--- What to work on ---
Write out again, exactly, the lines below starting at the one with "U2: buffer (in" and ending at the one with "D5: LED orange".
-- Provided data follows --
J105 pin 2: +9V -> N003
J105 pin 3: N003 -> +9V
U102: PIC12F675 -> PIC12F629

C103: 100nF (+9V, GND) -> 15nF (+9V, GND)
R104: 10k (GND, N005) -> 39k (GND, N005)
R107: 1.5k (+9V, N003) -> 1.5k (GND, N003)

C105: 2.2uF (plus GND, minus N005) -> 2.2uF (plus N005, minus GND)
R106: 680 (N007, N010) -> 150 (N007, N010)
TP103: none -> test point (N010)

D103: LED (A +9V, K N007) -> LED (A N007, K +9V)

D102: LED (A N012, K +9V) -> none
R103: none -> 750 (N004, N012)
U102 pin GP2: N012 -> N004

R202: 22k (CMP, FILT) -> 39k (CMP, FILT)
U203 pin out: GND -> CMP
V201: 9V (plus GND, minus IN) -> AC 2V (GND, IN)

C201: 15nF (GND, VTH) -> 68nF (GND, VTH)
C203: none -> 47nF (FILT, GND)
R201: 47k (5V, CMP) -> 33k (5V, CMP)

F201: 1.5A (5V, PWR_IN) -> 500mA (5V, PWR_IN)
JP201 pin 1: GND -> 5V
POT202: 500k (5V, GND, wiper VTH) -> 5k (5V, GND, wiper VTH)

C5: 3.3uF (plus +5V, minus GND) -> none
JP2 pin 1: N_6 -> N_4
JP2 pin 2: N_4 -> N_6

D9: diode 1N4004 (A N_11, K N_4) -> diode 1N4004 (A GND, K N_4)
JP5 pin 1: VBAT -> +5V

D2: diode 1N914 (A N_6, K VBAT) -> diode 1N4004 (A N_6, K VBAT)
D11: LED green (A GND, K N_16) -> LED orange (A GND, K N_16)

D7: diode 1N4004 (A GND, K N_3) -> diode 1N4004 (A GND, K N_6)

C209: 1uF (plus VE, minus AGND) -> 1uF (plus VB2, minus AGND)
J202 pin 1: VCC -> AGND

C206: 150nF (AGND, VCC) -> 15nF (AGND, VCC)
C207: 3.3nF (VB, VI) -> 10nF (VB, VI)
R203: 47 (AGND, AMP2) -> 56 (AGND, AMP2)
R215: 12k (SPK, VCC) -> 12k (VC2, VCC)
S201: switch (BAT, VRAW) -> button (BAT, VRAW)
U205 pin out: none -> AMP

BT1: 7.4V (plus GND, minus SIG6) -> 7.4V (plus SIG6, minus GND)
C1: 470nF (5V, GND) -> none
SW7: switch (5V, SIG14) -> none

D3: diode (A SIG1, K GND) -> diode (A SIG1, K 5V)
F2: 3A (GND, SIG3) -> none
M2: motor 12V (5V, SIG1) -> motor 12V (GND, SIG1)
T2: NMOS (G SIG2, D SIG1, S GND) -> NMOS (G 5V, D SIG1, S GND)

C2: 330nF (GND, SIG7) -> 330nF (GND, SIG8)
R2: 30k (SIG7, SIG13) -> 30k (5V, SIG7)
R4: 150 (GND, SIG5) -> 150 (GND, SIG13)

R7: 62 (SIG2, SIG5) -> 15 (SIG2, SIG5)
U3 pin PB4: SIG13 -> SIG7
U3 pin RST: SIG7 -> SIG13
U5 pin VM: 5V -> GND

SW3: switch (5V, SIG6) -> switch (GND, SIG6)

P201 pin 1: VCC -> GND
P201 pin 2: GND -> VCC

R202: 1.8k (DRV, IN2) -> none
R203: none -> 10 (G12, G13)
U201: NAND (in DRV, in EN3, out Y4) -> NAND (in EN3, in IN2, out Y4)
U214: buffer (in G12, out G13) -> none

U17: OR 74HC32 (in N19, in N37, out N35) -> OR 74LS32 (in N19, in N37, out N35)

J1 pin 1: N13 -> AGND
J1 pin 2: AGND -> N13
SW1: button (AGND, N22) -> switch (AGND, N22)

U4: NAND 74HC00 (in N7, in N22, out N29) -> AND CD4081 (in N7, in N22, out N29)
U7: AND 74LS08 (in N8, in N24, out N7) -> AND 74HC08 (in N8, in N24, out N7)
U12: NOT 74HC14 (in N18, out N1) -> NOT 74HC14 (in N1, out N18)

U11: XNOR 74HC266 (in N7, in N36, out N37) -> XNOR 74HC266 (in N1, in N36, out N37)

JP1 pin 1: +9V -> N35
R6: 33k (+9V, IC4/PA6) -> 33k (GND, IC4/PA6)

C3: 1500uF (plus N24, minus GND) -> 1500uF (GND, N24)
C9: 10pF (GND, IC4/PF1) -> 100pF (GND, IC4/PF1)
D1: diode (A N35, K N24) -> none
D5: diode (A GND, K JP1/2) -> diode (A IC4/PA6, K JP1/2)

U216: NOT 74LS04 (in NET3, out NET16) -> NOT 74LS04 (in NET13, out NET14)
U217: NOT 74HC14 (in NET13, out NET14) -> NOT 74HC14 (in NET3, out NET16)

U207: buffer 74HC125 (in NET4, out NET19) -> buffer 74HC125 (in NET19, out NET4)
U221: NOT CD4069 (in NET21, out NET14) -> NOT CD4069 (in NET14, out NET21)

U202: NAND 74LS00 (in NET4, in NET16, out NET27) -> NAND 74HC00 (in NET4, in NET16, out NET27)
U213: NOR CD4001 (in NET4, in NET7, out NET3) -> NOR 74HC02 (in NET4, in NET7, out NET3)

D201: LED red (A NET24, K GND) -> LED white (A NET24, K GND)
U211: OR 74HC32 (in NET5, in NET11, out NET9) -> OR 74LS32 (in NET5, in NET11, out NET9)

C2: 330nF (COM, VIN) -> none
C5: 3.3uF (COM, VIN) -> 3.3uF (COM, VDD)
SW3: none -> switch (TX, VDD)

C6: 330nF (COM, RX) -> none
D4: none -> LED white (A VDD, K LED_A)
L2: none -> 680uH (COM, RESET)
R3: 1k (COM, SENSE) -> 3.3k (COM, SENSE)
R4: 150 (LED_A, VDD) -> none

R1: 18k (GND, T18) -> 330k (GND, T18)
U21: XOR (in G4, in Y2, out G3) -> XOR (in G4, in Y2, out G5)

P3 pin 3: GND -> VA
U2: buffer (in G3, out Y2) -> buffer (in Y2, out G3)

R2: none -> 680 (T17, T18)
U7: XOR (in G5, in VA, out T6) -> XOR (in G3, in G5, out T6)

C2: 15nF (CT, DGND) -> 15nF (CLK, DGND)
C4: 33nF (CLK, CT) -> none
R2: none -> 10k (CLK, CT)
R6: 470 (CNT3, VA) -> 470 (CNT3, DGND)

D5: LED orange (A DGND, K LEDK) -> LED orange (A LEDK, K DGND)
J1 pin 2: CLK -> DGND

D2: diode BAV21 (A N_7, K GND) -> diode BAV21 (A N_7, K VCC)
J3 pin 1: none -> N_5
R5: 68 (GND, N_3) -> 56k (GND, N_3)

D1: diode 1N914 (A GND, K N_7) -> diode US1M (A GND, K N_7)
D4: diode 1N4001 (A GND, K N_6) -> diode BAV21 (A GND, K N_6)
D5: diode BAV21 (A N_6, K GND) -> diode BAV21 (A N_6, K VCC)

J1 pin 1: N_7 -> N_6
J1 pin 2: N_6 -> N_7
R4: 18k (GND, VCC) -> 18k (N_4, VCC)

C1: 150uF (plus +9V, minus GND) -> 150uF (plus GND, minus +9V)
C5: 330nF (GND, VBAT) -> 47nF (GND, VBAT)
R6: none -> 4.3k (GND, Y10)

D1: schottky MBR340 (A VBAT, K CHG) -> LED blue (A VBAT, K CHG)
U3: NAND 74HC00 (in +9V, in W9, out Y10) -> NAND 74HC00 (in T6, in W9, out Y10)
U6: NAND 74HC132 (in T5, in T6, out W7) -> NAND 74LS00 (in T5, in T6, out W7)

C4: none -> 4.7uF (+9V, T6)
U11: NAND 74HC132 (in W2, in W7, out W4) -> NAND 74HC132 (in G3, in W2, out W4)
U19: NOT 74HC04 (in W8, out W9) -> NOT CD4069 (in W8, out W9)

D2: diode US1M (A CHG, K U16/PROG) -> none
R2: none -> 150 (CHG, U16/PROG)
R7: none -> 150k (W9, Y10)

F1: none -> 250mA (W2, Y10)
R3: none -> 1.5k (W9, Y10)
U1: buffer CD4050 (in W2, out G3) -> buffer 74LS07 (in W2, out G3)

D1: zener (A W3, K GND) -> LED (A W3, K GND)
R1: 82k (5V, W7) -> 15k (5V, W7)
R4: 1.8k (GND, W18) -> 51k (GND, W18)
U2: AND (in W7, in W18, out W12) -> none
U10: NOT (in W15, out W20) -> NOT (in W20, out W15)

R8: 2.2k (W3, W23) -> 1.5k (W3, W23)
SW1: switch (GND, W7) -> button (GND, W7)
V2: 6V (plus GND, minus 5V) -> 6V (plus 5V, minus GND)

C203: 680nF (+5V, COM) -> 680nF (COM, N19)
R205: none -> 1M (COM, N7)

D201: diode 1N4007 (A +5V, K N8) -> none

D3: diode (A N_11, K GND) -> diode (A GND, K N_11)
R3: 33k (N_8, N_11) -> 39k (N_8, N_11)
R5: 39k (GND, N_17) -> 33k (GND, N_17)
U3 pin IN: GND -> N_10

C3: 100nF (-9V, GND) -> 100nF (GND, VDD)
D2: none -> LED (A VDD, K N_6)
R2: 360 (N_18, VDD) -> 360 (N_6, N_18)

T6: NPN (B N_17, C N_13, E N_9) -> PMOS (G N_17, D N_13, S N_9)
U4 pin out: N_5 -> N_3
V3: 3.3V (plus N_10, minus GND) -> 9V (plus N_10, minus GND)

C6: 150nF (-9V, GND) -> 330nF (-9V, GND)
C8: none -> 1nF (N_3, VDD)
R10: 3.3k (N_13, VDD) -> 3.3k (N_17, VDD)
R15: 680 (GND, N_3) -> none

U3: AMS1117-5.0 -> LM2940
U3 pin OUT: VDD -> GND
-- Provided data concluded --
--- Output for this task ---
U2: buffer (in G3, out Y2) -> buffer (in Y2, out G3)

R2: none -> 680 (T17, T18)
U7: XOR (in G5, in VA, out T6) -> XOR (in G3, in G5, out T6)

C2: 15nF (CT, DGND) -> 15nF (CLK, DGND)
C4: 33nF (CLK, CT) -> none
R2: none -> 10k (CLK, CT)
R6: 470 (CNT3, VA) -> 470 (CNT3, DGND)

D5: LED orange (A DGND, K LEDK) -> LED orange (A LEDK, K DGND)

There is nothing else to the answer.